BEGIN
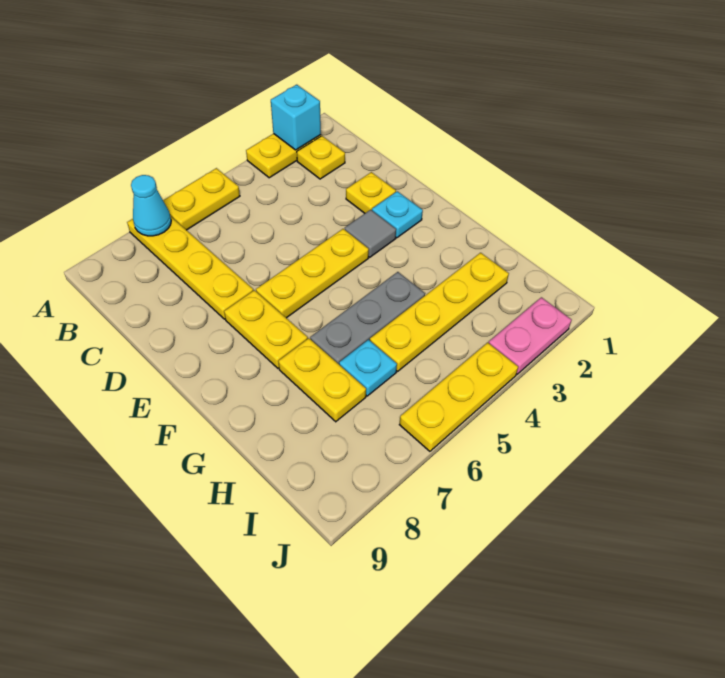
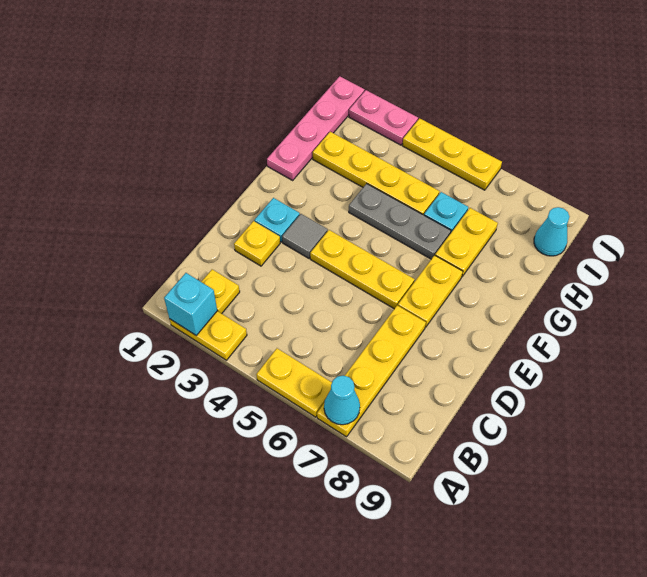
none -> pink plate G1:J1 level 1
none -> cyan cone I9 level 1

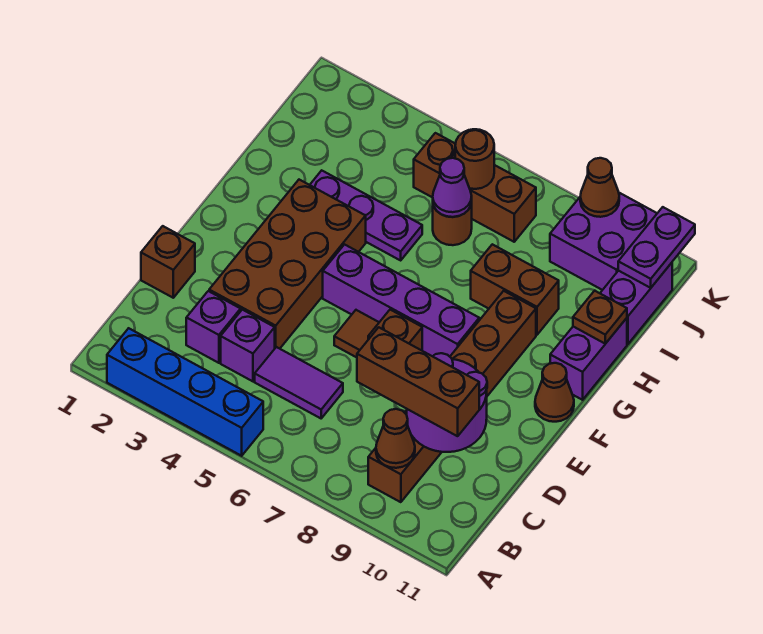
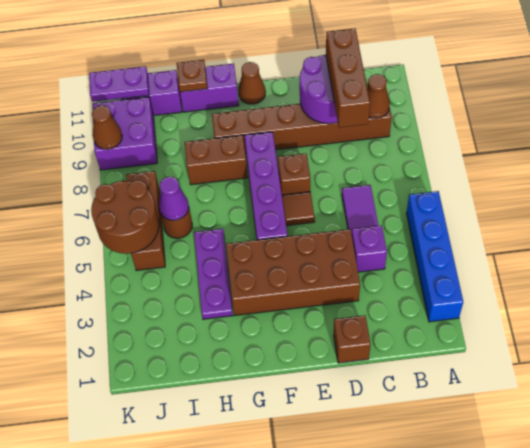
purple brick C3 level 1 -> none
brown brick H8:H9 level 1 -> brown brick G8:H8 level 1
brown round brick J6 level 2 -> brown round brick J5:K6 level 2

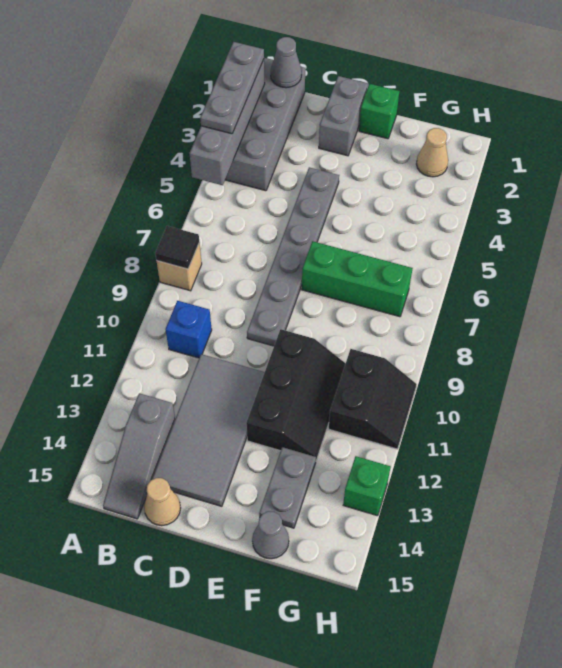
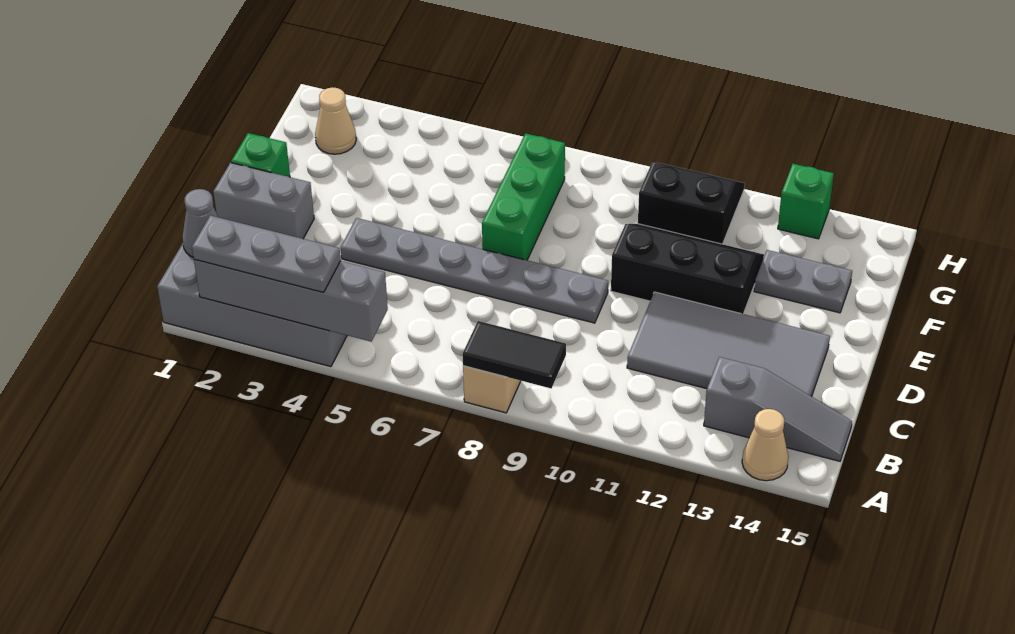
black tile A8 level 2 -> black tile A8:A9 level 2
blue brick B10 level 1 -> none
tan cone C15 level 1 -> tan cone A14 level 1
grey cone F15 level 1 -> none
END
Exercise prompt:
Output every entry verbatim. Pictures do not belong in the copy.

Answer below:
none -> pink plate G1:J1 level 1
none -> cyan cone I9 level 1

purple brick C3 level 1 -> none
brown brick H8:H9 level 1 -> brown brick G8:H8 level 1
brown round brick J6 level 2 -> brown round brick J5:K6 level 2

black tile A8 level 2 -> black tile A8:A9 level 2
blue brick B10 level 1 -> none
tan cone C15 level 1 -> tan cone A14 level 1
grey cone F15 level 1 -> none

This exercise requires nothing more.